Try it ▸
Copy every line of the records below where the word "white" occurs.

Before-and-after coordinate records:
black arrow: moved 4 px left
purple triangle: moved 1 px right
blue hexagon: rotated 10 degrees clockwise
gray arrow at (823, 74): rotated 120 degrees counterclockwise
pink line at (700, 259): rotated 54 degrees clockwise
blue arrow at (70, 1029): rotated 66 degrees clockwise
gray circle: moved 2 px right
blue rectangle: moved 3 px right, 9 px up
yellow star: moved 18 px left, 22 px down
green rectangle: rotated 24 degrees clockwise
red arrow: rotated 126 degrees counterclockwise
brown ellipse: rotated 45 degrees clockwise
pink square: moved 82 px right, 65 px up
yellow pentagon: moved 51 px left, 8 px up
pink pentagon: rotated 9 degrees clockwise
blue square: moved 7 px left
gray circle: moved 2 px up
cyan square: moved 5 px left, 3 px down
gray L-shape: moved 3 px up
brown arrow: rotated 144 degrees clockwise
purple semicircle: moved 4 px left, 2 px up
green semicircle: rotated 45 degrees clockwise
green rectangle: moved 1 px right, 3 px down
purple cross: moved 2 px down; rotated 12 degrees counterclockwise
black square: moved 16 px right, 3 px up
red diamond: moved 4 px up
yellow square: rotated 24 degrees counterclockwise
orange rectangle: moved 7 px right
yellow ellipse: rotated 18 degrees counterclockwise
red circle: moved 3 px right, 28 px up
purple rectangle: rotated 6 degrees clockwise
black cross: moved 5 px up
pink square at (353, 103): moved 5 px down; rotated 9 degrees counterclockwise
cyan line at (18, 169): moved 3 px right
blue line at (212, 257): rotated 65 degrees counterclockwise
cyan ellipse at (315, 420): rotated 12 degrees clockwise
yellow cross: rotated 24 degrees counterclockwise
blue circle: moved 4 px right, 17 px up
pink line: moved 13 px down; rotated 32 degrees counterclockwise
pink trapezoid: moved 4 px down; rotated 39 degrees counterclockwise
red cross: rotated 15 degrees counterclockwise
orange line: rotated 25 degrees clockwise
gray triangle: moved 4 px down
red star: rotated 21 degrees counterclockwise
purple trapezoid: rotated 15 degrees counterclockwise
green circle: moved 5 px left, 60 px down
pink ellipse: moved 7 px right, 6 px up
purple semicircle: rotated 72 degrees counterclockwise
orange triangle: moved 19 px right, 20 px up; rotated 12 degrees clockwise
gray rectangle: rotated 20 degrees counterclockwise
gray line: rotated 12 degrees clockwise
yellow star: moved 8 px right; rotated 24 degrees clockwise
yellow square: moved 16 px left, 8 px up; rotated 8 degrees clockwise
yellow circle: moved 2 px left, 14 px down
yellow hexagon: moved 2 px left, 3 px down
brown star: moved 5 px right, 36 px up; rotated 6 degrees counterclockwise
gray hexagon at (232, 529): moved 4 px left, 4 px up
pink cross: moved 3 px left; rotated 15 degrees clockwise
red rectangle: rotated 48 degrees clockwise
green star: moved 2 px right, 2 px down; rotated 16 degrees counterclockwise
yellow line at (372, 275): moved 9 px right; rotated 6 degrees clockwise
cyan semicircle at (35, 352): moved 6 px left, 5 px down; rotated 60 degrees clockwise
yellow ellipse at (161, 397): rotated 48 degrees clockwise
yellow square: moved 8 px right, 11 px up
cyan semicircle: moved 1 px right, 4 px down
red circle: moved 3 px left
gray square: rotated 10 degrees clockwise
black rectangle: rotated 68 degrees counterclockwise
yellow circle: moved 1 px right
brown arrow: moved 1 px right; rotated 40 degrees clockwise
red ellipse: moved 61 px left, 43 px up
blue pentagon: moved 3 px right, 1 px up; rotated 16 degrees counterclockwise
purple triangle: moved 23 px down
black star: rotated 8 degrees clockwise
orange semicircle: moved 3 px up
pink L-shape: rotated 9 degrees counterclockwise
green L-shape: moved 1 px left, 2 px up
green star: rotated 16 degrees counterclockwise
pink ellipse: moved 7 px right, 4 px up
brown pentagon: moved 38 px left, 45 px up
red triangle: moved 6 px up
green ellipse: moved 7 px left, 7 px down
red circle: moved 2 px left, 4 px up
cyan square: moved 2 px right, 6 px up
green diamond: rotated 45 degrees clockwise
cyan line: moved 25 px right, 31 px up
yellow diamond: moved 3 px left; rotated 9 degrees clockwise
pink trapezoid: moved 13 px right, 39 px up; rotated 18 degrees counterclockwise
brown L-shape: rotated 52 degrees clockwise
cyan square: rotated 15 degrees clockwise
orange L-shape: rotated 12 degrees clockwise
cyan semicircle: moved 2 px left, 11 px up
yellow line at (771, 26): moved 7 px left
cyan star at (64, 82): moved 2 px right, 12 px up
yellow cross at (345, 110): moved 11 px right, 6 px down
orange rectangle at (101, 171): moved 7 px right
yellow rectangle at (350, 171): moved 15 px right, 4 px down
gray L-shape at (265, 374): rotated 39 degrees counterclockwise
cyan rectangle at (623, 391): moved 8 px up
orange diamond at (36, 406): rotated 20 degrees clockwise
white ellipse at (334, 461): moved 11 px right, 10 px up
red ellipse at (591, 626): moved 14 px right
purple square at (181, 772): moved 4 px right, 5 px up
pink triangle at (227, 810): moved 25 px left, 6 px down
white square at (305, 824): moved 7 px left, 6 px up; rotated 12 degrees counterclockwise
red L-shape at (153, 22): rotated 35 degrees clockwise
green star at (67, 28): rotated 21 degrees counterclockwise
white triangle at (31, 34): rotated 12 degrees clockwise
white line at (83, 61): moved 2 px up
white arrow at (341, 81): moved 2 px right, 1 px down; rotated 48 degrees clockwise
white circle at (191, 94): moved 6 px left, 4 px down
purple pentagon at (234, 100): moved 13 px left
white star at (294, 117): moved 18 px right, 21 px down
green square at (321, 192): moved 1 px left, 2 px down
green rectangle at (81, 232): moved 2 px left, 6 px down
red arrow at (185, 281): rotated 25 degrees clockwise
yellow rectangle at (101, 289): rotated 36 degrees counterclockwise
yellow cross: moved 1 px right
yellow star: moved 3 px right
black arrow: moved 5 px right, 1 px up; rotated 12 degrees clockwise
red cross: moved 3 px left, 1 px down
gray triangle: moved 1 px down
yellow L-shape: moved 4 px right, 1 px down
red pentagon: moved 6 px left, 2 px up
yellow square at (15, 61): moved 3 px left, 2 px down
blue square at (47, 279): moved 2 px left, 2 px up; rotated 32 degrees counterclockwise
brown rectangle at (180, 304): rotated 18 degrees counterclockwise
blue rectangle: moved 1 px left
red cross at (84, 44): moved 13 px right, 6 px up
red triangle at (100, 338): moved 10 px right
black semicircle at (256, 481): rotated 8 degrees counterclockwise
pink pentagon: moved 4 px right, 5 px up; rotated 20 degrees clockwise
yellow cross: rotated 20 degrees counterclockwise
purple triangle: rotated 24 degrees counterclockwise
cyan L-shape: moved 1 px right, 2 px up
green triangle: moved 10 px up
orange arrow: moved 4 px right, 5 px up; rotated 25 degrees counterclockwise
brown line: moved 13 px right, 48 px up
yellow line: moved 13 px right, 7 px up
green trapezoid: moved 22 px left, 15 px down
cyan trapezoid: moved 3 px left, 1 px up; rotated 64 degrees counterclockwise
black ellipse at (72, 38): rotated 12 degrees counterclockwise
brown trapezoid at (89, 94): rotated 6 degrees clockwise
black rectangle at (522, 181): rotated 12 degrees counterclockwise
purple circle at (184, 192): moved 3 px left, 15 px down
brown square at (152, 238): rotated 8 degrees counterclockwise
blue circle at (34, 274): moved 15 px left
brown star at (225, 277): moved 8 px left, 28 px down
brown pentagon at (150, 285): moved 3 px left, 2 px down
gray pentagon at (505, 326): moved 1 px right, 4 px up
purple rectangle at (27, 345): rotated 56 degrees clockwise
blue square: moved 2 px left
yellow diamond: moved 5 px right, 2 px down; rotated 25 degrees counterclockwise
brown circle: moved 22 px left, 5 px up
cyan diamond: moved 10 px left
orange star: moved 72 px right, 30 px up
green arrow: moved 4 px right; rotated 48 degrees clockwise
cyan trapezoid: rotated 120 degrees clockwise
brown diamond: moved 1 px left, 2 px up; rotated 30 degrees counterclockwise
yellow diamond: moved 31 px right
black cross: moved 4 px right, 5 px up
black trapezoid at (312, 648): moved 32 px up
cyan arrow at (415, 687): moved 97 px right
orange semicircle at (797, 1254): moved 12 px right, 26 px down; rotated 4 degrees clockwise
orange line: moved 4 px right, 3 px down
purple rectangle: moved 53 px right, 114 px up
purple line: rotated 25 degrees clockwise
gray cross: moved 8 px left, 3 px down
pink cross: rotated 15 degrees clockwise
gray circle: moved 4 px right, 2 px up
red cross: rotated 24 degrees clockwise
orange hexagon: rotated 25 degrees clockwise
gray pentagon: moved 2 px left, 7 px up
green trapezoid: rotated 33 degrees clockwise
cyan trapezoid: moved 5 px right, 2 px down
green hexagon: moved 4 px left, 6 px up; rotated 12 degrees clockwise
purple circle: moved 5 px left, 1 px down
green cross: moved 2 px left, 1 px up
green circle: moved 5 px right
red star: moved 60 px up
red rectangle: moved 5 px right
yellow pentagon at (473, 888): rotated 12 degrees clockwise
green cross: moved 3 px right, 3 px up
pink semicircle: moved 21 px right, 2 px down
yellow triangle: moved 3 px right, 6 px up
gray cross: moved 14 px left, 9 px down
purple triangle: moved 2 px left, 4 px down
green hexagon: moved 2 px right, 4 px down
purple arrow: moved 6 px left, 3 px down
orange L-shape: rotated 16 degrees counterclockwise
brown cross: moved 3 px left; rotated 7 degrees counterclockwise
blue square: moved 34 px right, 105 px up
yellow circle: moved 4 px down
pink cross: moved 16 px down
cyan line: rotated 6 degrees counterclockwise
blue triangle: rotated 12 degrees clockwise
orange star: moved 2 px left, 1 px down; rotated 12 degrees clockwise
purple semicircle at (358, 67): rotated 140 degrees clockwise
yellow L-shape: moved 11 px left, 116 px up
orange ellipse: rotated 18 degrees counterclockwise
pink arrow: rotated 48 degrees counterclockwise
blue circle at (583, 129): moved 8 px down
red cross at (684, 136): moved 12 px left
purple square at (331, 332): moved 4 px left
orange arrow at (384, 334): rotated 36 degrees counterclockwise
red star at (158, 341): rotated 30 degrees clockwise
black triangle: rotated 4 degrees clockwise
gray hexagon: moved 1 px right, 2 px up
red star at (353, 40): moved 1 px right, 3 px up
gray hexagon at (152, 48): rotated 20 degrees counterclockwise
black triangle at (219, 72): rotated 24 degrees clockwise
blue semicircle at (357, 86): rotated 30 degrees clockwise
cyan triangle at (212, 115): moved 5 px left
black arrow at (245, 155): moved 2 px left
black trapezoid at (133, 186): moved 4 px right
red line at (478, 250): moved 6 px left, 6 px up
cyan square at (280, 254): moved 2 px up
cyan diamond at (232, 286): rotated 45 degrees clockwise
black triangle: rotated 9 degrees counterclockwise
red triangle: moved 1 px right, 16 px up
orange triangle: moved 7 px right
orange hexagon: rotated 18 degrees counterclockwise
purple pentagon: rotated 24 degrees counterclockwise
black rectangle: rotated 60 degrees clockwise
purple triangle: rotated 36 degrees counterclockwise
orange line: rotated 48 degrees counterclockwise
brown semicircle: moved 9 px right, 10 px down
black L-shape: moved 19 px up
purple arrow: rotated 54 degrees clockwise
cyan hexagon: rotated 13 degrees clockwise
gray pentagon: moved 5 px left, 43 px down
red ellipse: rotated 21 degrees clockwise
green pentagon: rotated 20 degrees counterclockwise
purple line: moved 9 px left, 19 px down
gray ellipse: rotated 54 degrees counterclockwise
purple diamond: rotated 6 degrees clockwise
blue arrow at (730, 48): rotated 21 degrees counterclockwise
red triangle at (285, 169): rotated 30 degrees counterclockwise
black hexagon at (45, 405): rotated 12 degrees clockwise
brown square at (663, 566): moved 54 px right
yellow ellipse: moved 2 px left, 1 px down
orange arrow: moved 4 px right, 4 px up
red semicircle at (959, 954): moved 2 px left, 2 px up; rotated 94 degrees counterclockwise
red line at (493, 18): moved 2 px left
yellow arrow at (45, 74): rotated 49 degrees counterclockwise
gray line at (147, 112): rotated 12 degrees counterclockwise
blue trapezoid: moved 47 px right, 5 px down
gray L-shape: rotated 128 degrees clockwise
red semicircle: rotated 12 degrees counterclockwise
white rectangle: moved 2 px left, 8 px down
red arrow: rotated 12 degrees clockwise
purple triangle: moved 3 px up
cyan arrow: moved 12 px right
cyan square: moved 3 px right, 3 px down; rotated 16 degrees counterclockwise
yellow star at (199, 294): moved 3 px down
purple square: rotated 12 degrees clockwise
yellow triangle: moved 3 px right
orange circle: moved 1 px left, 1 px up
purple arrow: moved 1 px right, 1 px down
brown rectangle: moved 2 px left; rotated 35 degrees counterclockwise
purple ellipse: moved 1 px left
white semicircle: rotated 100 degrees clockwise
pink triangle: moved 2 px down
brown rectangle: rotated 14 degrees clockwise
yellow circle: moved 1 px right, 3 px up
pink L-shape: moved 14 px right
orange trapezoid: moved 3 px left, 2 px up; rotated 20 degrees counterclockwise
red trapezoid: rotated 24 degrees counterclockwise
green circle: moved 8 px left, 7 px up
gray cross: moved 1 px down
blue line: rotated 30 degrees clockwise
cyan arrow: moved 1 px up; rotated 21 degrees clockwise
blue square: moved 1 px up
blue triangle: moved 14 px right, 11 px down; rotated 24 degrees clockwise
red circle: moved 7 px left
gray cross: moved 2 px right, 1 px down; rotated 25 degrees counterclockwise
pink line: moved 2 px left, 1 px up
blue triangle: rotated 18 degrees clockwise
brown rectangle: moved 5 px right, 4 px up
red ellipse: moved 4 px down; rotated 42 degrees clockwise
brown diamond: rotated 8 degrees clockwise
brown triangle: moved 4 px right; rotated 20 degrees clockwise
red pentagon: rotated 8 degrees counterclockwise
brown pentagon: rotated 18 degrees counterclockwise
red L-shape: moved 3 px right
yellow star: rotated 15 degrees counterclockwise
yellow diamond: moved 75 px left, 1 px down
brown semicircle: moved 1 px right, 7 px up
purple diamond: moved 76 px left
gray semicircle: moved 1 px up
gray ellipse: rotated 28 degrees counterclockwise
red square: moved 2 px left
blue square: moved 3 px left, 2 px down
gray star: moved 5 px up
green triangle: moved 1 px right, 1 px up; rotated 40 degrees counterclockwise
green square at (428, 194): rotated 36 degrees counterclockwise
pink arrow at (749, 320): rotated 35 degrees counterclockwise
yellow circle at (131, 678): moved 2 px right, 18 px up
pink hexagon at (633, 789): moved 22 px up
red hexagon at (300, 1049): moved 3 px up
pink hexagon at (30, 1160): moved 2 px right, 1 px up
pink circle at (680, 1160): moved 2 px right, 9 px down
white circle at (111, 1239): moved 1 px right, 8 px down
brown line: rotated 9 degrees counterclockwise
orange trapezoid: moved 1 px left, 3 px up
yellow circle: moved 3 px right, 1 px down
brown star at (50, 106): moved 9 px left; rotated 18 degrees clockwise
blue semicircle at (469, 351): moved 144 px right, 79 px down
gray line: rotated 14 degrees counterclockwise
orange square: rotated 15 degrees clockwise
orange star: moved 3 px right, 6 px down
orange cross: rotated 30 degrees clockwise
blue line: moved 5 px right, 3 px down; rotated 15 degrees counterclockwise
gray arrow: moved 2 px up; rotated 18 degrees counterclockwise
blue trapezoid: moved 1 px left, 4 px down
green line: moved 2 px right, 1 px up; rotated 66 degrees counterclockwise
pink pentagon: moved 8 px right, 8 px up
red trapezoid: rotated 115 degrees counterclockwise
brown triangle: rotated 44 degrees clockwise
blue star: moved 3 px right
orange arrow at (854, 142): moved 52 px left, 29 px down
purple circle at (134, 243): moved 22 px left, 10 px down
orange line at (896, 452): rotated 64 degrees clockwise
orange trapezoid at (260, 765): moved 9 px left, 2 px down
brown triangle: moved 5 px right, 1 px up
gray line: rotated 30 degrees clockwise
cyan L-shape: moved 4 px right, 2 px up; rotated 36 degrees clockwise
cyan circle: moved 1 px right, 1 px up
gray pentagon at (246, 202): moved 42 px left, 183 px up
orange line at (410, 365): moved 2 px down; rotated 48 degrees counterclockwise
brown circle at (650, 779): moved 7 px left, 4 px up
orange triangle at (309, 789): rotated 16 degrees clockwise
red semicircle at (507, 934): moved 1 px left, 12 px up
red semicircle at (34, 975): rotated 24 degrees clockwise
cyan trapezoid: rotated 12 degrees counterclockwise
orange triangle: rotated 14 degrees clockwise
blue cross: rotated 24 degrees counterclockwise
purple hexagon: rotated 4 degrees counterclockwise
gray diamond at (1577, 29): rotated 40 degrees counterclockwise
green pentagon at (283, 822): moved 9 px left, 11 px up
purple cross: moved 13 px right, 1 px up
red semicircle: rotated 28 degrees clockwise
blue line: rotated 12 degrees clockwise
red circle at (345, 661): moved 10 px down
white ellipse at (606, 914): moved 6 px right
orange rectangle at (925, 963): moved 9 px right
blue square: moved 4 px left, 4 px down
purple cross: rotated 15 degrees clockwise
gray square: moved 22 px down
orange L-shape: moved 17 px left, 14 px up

Output for this task ▸
white ellipse at (334, 461): moved 11 px right, 10 px up
white square at (305, 824): moved 7 px left, 6 px up; rotated 12 degrees counterclockwise
white triangle at (31, 34): rotated 12 degrees clockwise
white line at (83, 61): moved 2 px up
white arrow at (341, 81): moved 2 px right, 1 px down; rotated 48 degrees clockwise
white circle at (191, 94): moved 6 px left, 4 px down
white star at (294, 117): moved 18 px right, 21 px down
white rectangle: moved 2 px left, 8 px down
white semicircle: rotated 100 degrees clockwise
white circle at (111, 1239): moved 1 px right, 8 px down
white ellipse at (606, 914): moved 6 px right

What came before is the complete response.